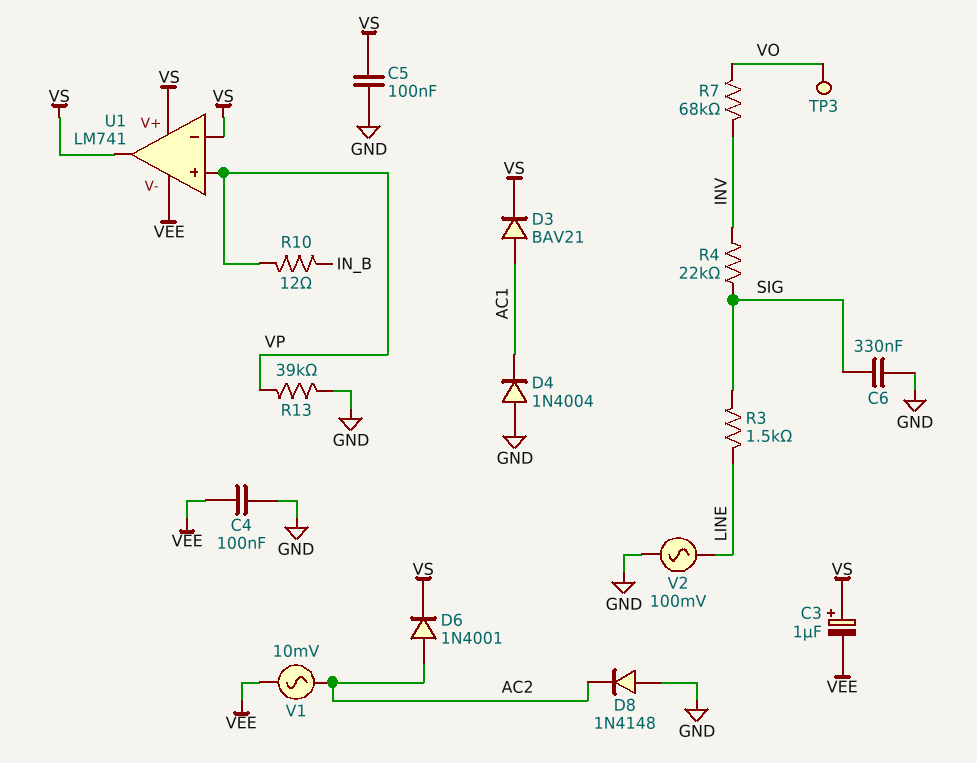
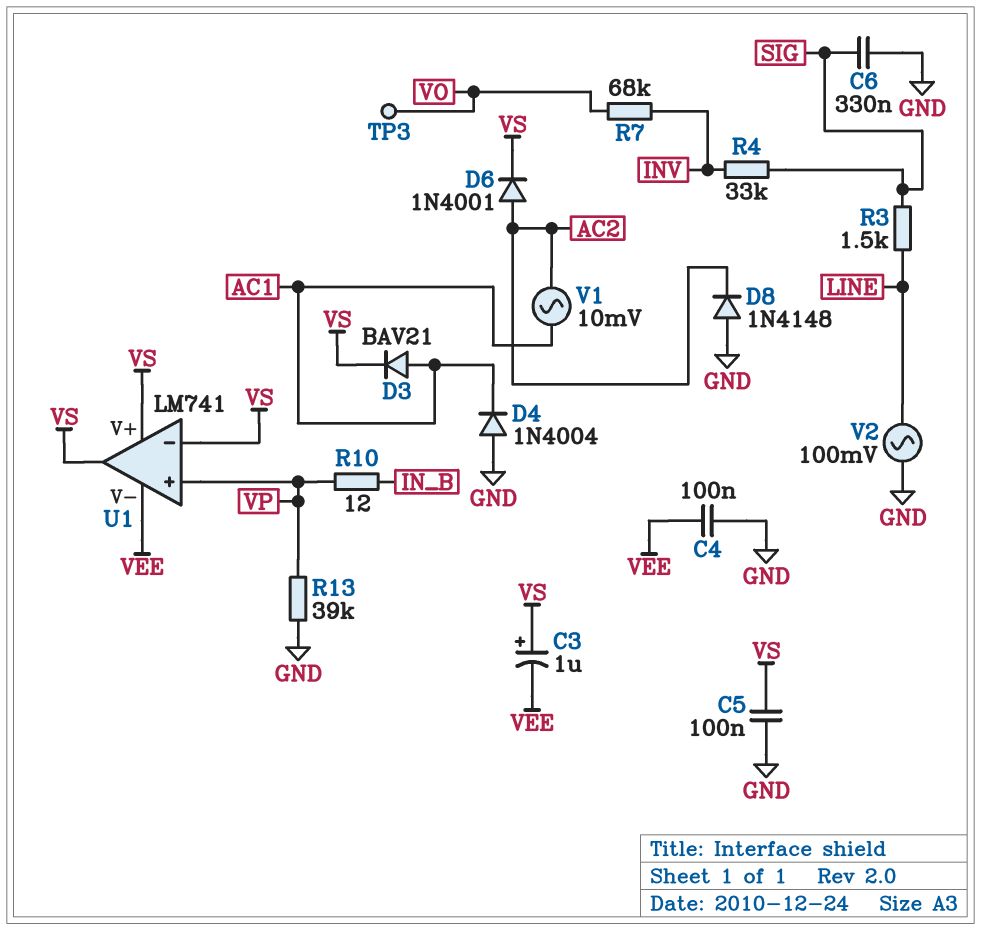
R4: 22k (INV, SIG) -> 33k (INV, SIG)
V1: AC 10mV (AC2, VEE) -> AC 10mV (AC1, AC2)

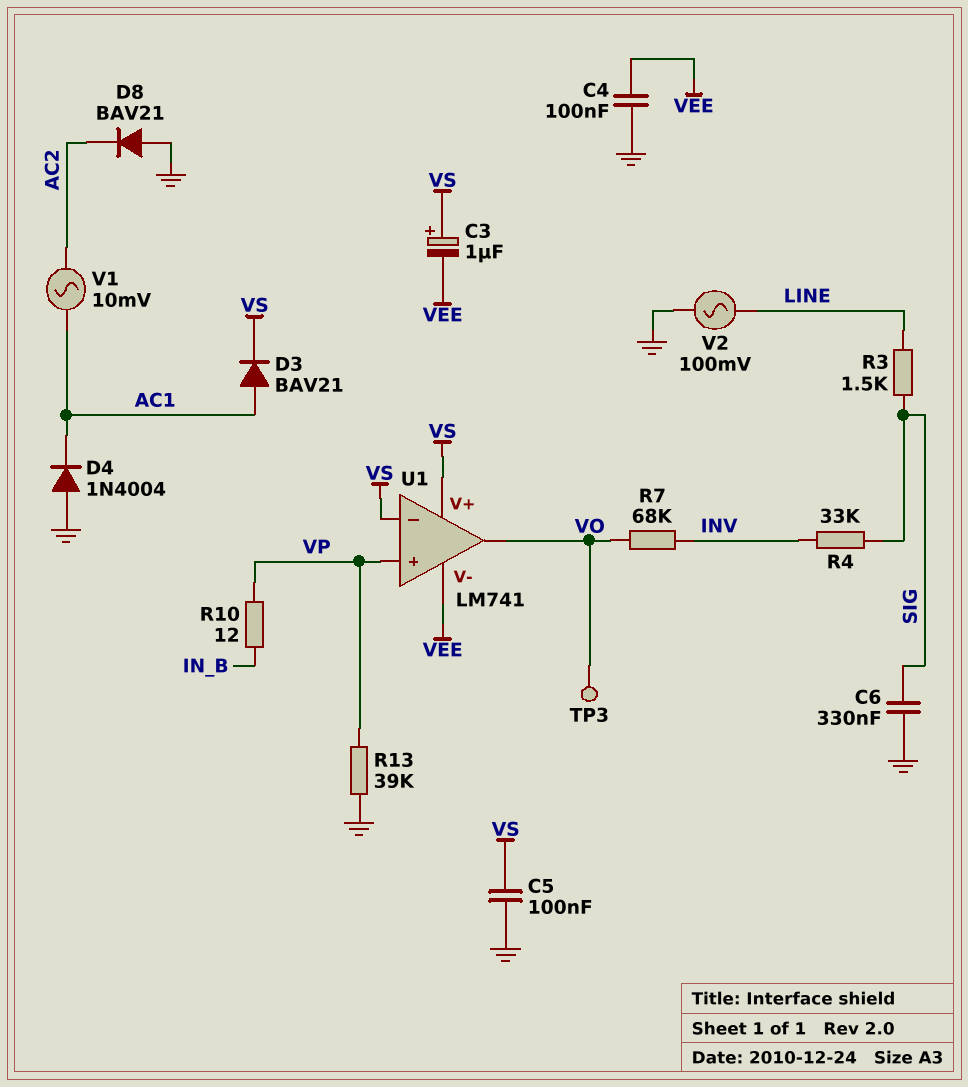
D6: diode 1N4001 (A AC2, K VS) -> none
D8: diode 1N4148 (A GND, K AC2) -> diode BAV21 (A GND, K AC2)
U1 pin out: VS -> VO

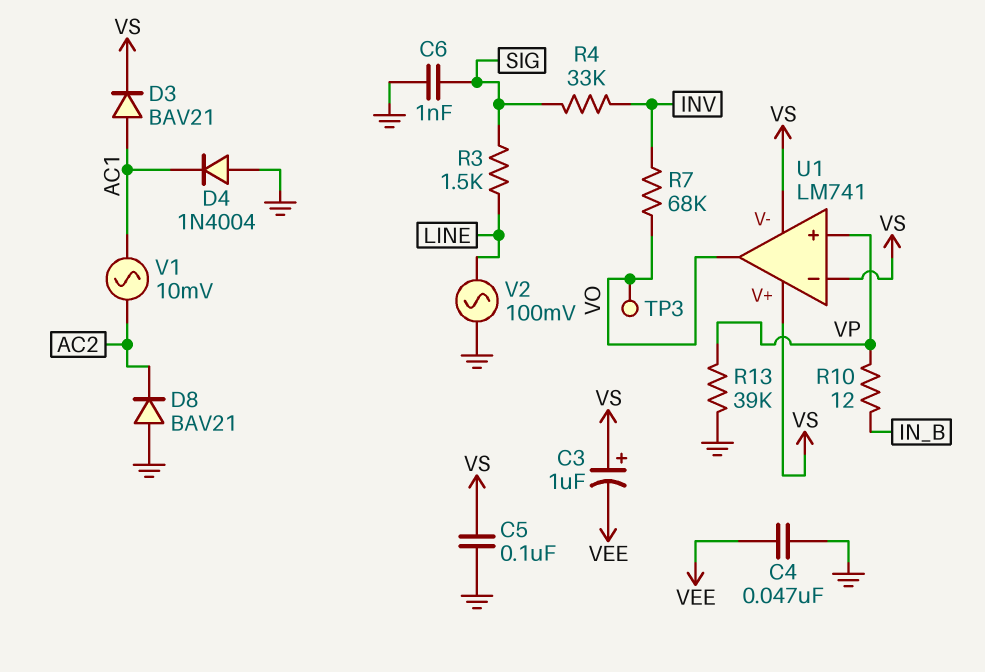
C4: 100nF (GND, VEE) -> 47nF (GND, VEE)
C6: 330nF (GND, SIG) -> 1nF (GND, SIG)
U1 pin V-: VEE -> VS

------------------------------------------------------------

▸ YOUR OBJECTIVE:
In the records above, find each line with the string "diode" and list it.

▸ RESPONSE:
D6: diode 1N4001 (A AC2, K VS) -> none
D8: diode 1N4148 (A GND, K AC2) -> diode BAV21 (A GND, K AC2)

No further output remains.